What needs to be done: Exactly reproduce each record listed below.

Recorded data:
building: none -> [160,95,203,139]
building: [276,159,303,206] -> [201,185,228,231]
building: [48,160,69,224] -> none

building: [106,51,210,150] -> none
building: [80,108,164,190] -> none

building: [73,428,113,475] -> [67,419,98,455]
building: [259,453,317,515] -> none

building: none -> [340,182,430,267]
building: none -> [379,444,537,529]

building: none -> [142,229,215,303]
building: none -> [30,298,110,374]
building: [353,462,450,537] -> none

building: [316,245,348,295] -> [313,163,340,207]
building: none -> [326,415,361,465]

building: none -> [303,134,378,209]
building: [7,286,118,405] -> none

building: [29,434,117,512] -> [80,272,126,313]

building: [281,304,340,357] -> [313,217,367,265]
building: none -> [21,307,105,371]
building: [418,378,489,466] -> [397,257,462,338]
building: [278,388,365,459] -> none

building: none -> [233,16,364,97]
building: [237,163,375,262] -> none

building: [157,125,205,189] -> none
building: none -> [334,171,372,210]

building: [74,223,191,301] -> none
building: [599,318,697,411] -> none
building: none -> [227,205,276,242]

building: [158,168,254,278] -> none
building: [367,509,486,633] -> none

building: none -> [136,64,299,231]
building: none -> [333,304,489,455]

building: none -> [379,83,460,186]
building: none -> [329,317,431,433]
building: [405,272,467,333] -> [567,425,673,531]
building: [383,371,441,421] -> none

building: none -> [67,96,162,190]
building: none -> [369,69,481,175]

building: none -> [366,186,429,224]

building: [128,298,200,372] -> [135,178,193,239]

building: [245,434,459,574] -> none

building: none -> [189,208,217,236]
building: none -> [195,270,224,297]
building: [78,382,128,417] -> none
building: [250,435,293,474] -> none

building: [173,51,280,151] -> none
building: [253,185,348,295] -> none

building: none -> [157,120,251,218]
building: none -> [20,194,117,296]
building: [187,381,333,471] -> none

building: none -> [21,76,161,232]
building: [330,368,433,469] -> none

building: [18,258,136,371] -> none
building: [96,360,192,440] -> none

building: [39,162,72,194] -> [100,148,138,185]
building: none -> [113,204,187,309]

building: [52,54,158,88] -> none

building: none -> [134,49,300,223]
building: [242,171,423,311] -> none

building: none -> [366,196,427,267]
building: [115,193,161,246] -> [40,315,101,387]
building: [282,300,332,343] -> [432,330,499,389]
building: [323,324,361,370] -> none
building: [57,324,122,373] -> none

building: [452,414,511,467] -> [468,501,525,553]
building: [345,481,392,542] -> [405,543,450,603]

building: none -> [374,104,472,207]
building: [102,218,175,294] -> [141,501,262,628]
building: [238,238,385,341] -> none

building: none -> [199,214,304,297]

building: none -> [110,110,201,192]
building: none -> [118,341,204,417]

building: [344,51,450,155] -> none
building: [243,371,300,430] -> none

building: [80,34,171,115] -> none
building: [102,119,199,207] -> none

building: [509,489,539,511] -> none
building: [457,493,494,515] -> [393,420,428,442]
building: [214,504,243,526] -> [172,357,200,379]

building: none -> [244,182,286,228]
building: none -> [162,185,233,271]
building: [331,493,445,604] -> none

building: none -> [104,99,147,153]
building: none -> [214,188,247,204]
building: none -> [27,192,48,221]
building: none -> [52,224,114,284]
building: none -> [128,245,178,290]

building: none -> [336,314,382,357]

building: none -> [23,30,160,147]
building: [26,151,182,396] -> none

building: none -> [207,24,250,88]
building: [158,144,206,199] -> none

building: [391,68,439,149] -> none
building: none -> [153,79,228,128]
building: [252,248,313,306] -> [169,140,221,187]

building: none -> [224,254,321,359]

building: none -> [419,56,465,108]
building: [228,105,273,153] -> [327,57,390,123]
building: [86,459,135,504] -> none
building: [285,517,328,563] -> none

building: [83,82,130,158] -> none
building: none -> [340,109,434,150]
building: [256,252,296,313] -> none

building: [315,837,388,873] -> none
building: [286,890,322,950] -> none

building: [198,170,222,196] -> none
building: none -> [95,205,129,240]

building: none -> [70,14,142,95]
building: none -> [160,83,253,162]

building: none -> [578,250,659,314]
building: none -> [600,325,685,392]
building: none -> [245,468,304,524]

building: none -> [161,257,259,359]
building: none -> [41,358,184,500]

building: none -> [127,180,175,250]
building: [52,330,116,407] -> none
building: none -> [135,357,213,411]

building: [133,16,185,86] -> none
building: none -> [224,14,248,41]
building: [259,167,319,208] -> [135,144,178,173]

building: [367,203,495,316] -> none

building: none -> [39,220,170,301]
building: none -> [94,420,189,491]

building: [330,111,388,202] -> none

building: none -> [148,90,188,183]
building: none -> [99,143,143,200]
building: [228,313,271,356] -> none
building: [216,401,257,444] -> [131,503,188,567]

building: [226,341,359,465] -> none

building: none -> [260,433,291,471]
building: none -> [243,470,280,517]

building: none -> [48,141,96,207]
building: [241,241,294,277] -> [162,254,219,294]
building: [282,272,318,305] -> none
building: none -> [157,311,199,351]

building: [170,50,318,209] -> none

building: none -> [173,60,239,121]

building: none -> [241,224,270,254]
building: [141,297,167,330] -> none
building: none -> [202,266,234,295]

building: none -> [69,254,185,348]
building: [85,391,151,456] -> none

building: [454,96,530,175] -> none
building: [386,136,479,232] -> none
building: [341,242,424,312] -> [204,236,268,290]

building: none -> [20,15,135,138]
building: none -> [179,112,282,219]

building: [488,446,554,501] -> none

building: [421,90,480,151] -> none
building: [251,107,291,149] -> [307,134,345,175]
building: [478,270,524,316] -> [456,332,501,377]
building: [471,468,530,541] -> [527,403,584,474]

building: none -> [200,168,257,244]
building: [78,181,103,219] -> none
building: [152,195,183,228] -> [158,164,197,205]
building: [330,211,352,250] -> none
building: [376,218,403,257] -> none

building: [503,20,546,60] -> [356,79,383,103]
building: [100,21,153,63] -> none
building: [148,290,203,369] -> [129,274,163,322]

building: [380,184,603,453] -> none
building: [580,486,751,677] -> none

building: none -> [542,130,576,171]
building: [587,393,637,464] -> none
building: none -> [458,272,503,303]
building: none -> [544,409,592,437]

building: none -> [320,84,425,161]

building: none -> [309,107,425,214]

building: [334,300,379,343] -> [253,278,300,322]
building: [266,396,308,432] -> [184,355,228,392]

Answer box:
building: none -> [160,95,203,139]
building: [276,159,303,206] -> [201,185,228,231]
building: [48,160,69,224] -> none

building: [106,51,210,150] -> none
building: [80,108,164,190] -> none

building: [73,428,113,475] -> [67,419,98,455]
building: [259,453,317,515] -> none

building: none -> [340,182,430,267]
building: none -> [379,444,537,529]

building: none -> [142,229,215,303]
building: none -> [30,298,110,374]
building: [353,462,450,537] -> none

building: [316,245,348,295] -> [313,163,340,207]
building: none -> [326,415,361,465]

building: none -> [303,134,378,209]
building: [7,286,118,405] -> none

building: [29,434,117,512] -> [80,272,126,313]

building: [281,304,340,357] -> [313,217,367,265]
building: none -> [21,307,105,371]
building: [418,378,489,466] -> [397,257,462,338]
building: [278,388,365,459] -> none

building: none -> [233,16,364,97]
building: [237,163,375,262] -> none

building: [157,125,205,189] -> none
building: none -> [334,171,372,210]

building: [74,223,191,301] -> none
building: [599,318,697,411] -> none
building: none -> [227,205,276,242]

building: [158,168,254,278] -> none
building: [367,509,486,633] -> none

building: none -> [136,64,299,231]
building: none -> [333,304,489,455]

building: none -> [379,83,460,186]
building: none -> [329,317,431,433]
building: [405,272,467,333] -> [567,425,673,531]
building: [383,371,441,421] -> none

building: none -> [67,96,162,190]
building: none -> [369,69,481,175]

building: none -> [366,186,429,224]

building: [128,298,200,372] -> [135,178,193,239]

building: [245,434,459,574] -> none

building: none -> [189,208,217,236]
building: none -> [195,270,224,297]
building: [78,382,128,417] -> none
building: [250,435,293,474] -> none

building: [173,51,280,151] -> none
building: [253,185,348,295] -> none

building: none -> [157,120,251,218]
building: none -> [20,194,117,296]
building: [187,381,333,471] -> none

building: none -> [21,76,161,232]
building: [330,368,433,469] -> none

building: [18,258,136,371] -> none
building: [96,360,192,440] -> none

building: [39,162,72,194] -> [100,148,138,185]
building: none -> [113,204,187,309]

building: [52,54,158,88] -> none

building: none -> [134,49,300,223]
building: [242,171,423,311] -> none

building: none -> [366,196,427,267]
building: [115,193,161,246] -> [40,315,101,387]
building: [282,300,332,343] -> [432,330,499,389]
building: [323,324,361,370] -> none
building: [57,324,122,373] -> none

building: [452,414,511,467] -> [468,501,525,553]
building: [345,481,392,542] -> [405,543,450,603]

building: none -> [374,104,472,207]
building: [102,218,175,294] -> [141,501,262,628]
building: [238,238,385,341] -> none

building: none -> [199,214,304,297]

building: none -> [110,110,201,192]
building: none -> [118,341,204,417]

building: [344,51,450,155] -> none
building: [243,371,300,430] -> none

building: [80,34,171,115] -> none
building: [102,119,199,207] -> none

building: [509,489,539,511] -> none
building: [457,493,494,515] -> [393,420,428,442]
building: [214,504,243,526] -> [172,357,200,379]

building: none -> [244,182,286,228]
building: none -> [162,185,233,271]
building: [331,493,445,604] -> none

building: none -> [104,99,147,153]
building: none -> [214,188,247,204]
building: none -> [27,192,48,221]
building: none -> [52,224,114,284]
building: none -> [128,245,178,290]

building: none -> [336,314,382,357]

building: none -> [23,30,160,147]
building: [26,151,182,396] -> none

building: none -> [207,24,250,88]
building: [158,144,206,199] -> none

building: [391,68,439,149] -> none
building: none -> [153,79,228,128]
building: [252,248,313,306] -> [169,140,221,187]

building: none -> [224,254,321,359]

building: none -> [419,56,465,108]
building: [228,105,273,153] -> [327,57,390,123]
building: [86,459,135,504] -> none
building: [285,517,328,563] -> none

building: [83,82,130,158] -> none
building: none -> [340,109,434,150]
building: [256,252,296,313] -> none

building: [315,837,388,873] -> none
building: [286,890,322,950] -> none

building: [198,170,222,196] -> none
building: none -> [95,205,129,240]

building: none -> [70,14,142,95]
building: none -> [160,83,253,162]

building: none -> [578,250,659,314]
building: none -> [600,325,685,392]
building: none -> [245,468,304,524]

building: none -> [161,257,259,359]
building: none -> [41,358,184,500]

building: none -> [127,180,175,250]
building: [52,330,116,407] -> none
building: none -> [135,357,213,411]

building: [133,16,185,86] -> none
building: none -> [224,14,248,41]
building: [259,167,319,208] -> [135,144,178,173]

building: [367,203,495,316] -> none

building: none -> [39,220,170,301]
building: none -> [94,420,189,491]

building: [330,111,388,202] -> none

building: none -> [148,90,188,183]
building: none -> [99,143,143,200]
building: [228,313,271,356] -> none
building: [216,401,257,444] -> [131,503,188,567]

building: [226,341,359,465] -> none

building: none -> [260,433,291,471]
building: none -> [243,470,280,517]

building: none -> [48,141,96,207]
building: [241,241,294,277] -> [162,254,219,294]
building: [282,272,318,305] -> none
building: none -> [157,311,199,351]

building: [170,50,318,209] -> none

building: none -> [173,60,239,121]

building: none -> [241,224,270,254]
building: [141,297,167,330] -> none
building: none -> [202,266,234,295]

building: none -> [69,254,185,348]
building: [85,391,151,456] -> none

building: [454,96,530,175] -> none
building: [386,136,479,232] -> none
building: [341,242,424,312] -> [204,236,268,290]

building: none -> [20,15,135,138]
building: none -> [179,112,282,219]

building: [488,446,554,501] -> none

building: [421,90,480,151] -> none
building: [251,107,291,149] -> [307,134,345,175]
building: [478,270,524,316] -> [456,332,501,377]
building: [471,468,530,541] -> [527,403,584,474]

building: none -> [200,168,257,244]
building: [78,181,103,219] -> none
building: [152,195,183,228] -> [158,164,197,205]
building: [330,211,352,250] -> none
building: [376,218,403,257] -> none

building: [503,20,546,60] -> [356,79,383,103]
building: [100,21,153,63] -> none
building: [148,290,203,369] -> [129,274,163,322]

building: [380,184,603,453] -> none
building: [580,486,751,677] -> none

building: none -> [542,130,576,171]
building: [587,393,637,464] -> none
building: none -> [458,272,503,303]
building: none -> [544,409,592,437]

building: none -> [320,84,425,161]

building: none -> [309,107,425,214]

building: [334,300,379,343] -> [253,278,300,322]
building: [266,396,308,432] -> [184,355,228,392]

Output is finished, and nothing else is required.